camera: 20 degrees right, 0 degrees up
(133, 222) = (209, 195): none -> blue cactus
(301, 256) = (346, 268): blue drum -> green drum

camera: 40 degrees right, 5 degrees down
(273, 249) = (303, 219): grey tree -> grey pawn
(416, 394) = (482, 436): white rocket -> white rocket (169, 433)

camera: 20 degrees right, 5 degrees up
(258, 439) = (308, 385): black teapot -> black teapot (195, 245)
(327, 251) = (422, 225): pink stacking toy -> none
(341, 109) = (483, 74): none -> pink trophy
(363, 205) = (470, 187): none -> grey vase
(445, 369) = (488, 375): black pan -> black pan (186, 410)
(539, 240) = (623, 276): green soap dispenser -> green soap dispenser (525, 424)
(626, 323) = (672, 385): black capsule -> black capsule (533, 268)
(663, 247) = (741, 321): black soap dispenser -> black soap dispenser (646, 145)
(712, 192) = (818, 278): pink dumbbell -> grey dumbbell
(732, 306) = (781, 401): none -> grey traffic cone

---

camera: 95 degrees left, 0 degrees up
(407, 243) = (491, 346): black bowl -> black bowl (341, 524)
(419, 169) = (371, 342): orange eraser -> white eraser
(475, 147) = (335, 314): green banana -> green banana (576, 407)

---

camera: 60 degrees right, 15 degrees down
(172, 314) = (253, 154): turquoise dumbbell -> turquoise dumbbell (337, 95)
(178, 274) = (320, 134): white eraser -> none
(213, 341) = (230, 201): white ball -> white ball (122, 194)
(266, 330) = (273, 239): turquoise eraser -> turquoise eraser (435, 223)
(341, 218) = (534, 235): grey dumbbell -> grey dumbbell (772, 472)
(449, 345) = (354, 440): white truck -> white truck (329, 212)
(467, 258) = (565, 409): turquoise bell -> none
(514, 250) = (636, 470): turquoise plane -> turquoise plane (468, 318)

#### [DIRECTIONS]
Copy out the lines of the data where the string "dispenser" occurs.

#### [WRITTEN ANSWER]
(539, 240) = (623, 276): green soap dispenser -> green soap dispenser (525, 424)
(663, 247) = (741, 321): black soap dispenser -> black soap dispenser (646, 145)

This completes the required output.